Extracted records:
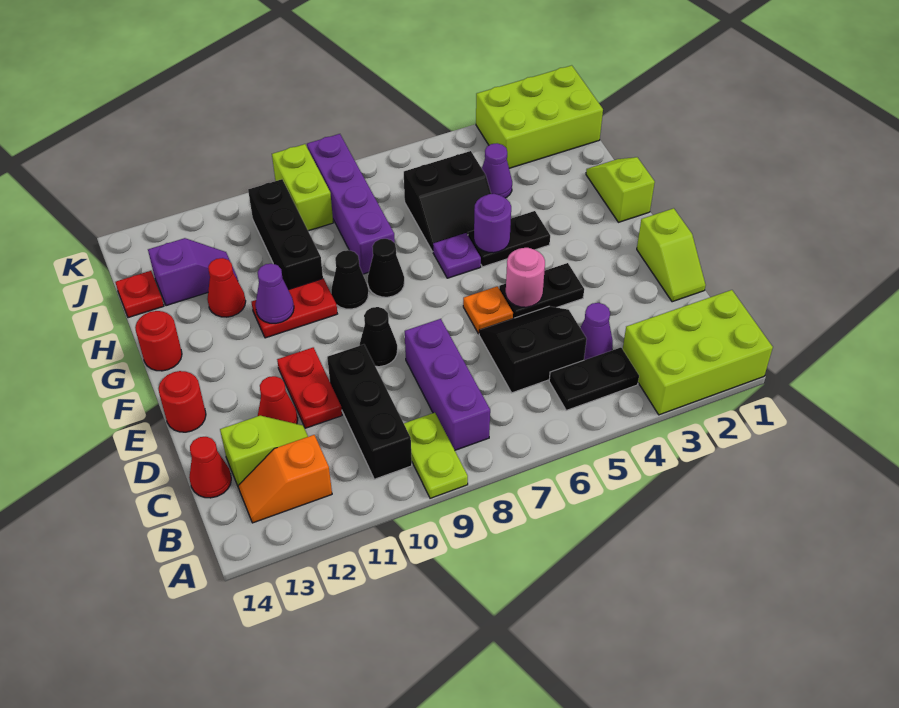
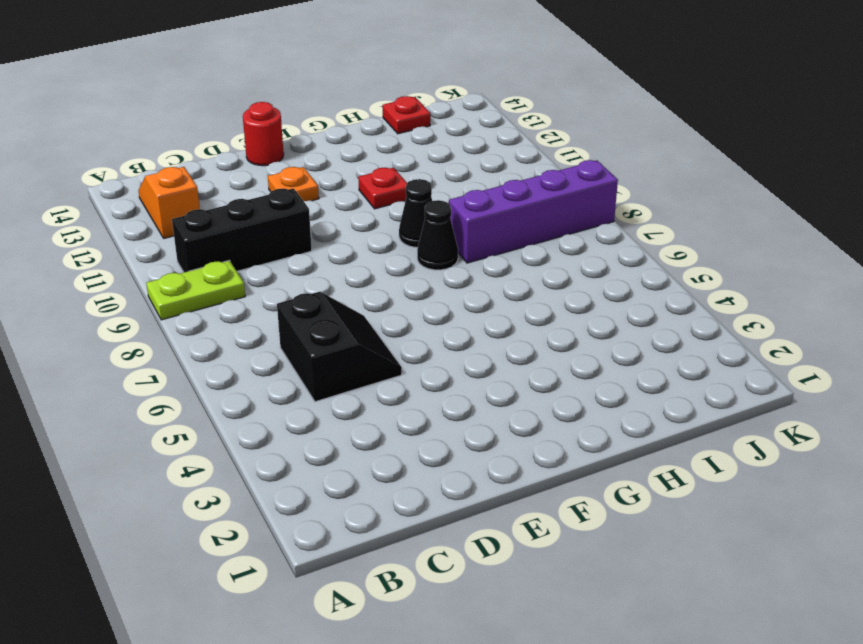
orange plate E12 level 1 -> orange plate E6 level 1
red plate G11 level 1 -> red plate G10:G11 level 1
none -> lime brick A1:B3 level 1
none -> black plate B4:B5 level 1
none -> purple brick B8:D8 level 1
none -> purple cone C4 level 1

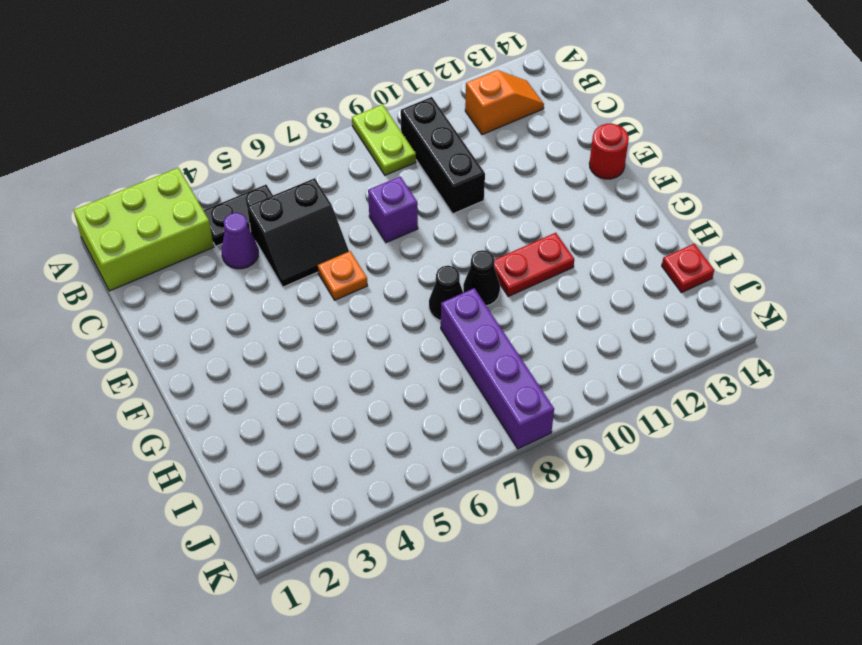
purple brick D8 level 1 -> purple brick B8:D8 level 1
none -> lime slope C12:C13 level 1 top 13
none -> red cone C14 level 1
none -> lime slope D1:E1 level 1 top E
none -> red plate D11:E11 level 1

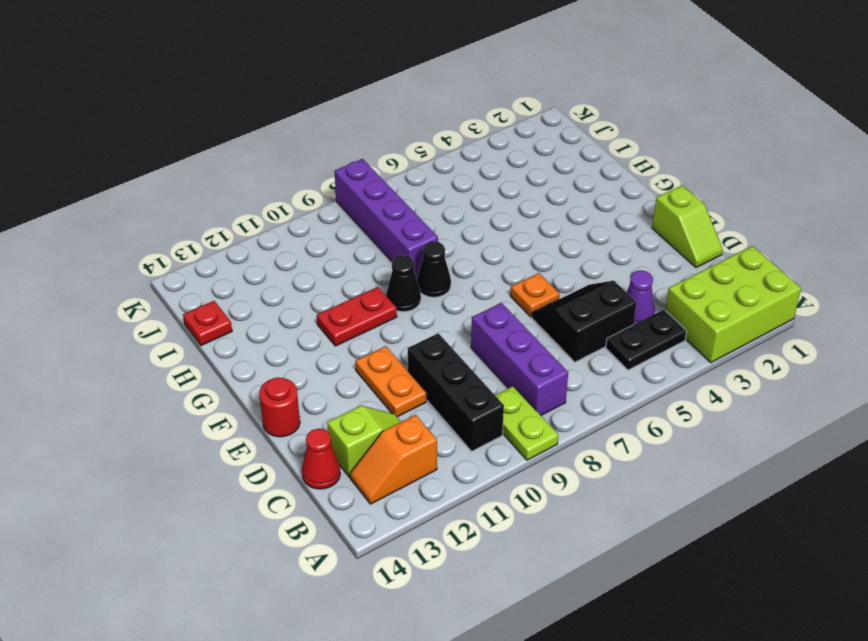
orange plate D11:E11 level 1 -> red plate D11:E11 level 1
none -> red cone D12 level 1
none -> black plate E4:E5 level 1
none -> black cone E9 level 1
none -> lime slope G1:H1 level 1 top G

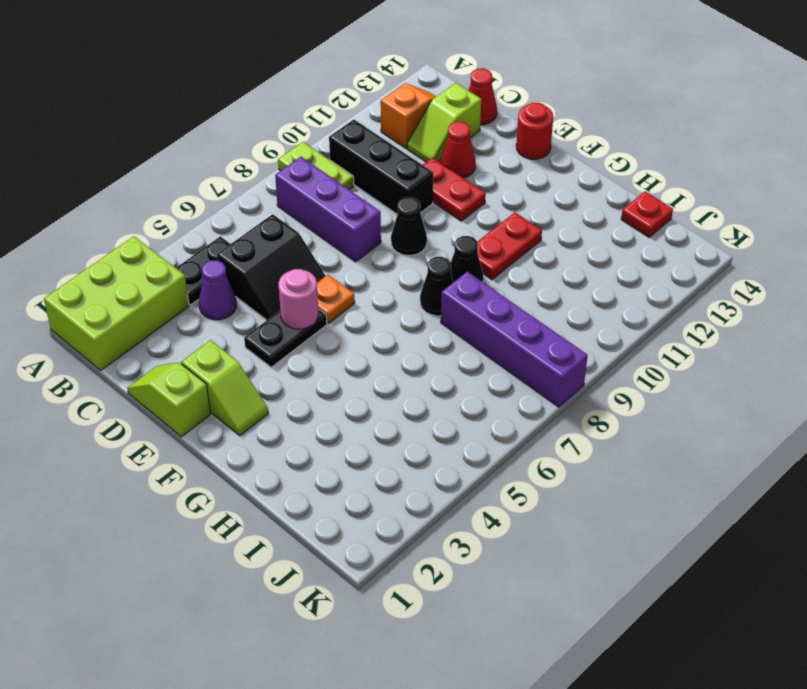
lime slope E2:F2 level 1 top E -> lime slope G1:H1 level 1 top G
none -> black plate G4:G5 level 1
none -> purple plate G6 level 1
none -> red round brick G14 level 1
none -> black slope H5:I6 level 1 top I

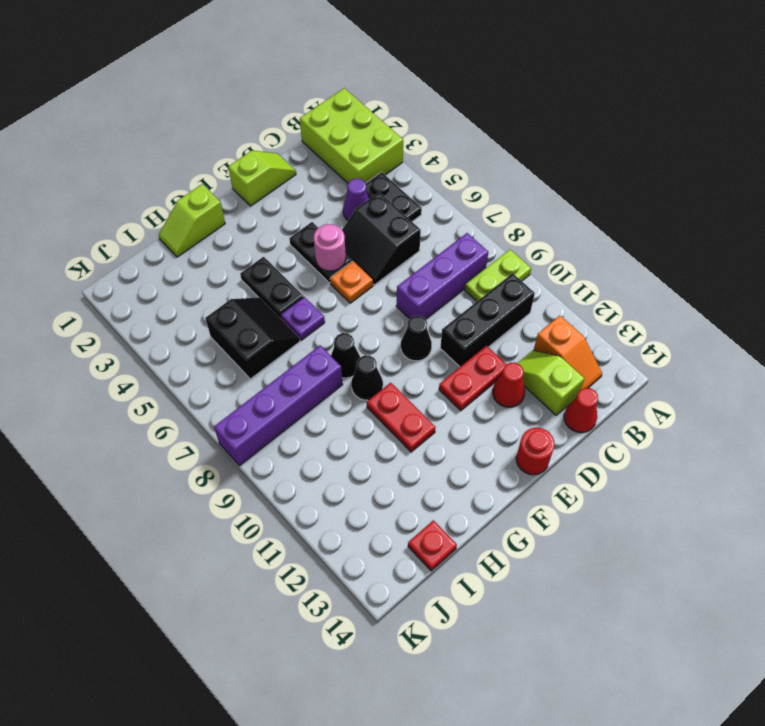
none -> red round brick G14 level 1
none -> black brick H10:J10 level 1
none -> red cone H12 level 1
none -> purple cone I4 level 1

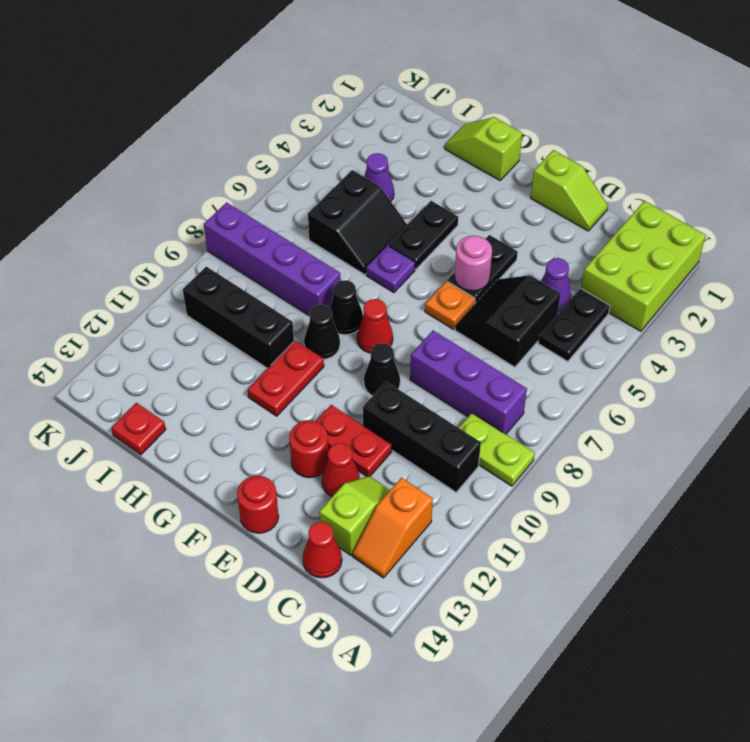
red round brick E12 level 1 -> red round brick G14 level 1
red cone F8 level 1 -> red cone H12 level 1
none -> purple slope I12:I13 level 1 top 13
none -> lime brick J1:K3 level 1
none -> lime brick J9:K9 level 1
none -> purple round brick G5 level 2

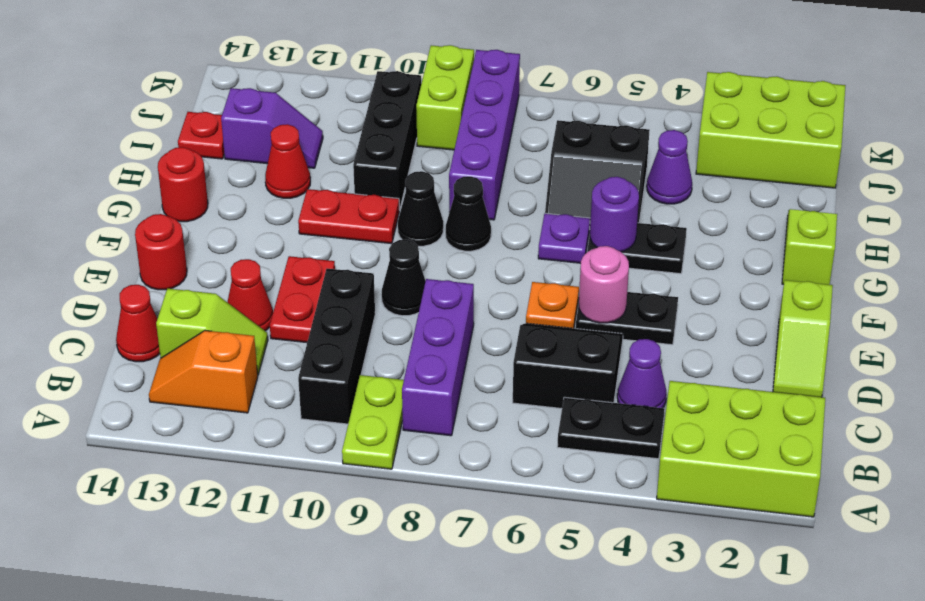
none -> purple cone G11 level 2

> WHAT YOU NEED TO DO: Going through the records above, count the lines that include the word "black". Give the number alone.

> RESPONSE: 6